[Opening DATA SECTION section]
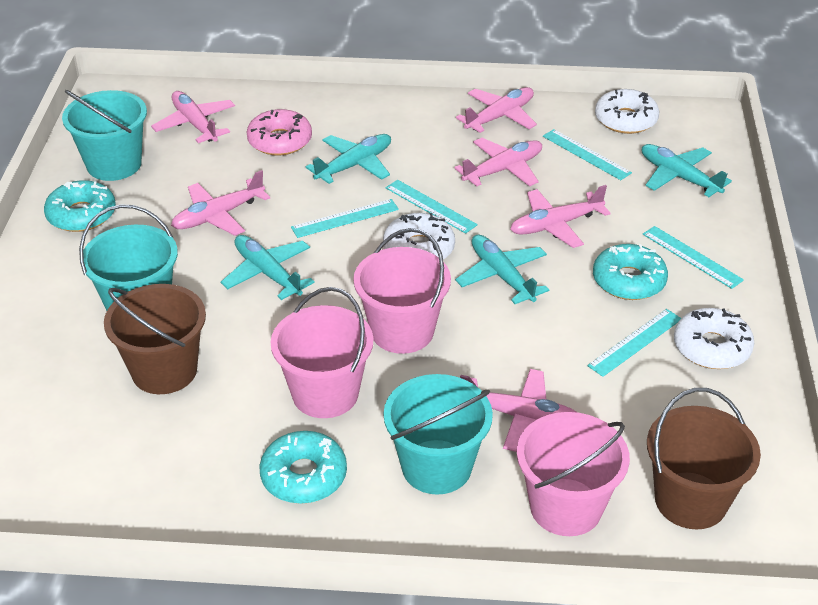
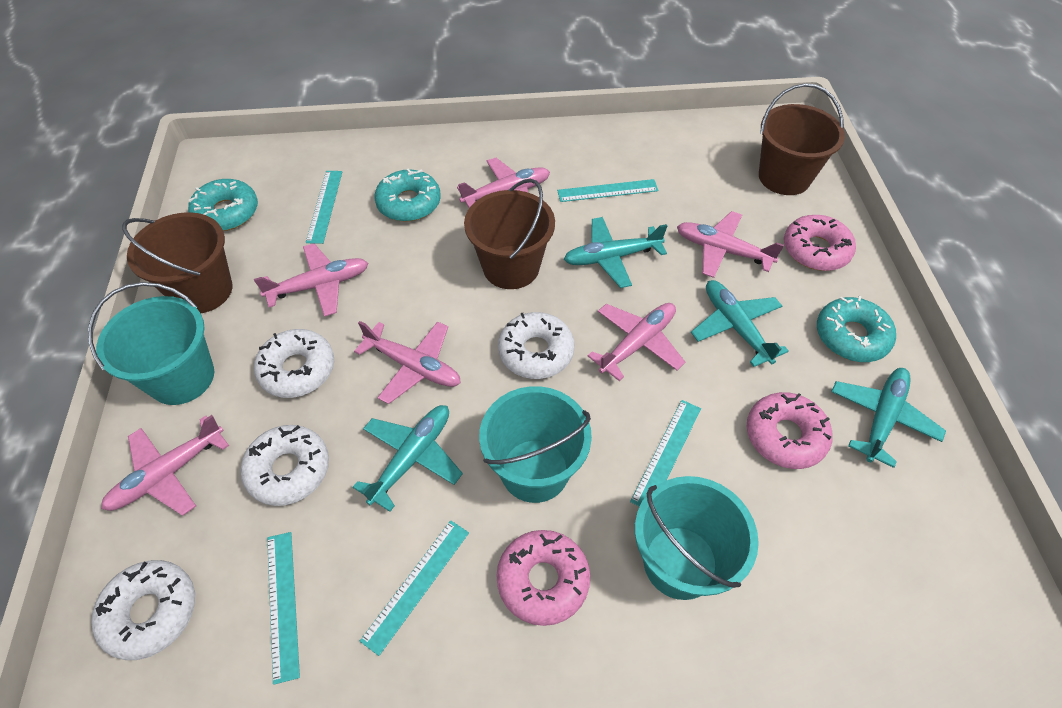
brown bucket: 2 -> 3
pink bucket: 3 -> 0
pink donut: 1 -> 3
white donut: 3 -> 4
[Closing DATA SECTION section]
**DIRECTIONS FOR THIS TASK:**
Set the listing down in full and exactly. Pictures within it should not appear in the copy.

**WRITTEN SOLUTION:**
brown bucket: 2 -> 3
pink bucket: 3 -> 0
pink donut: 1 -> 3
white donut: 3 -> 4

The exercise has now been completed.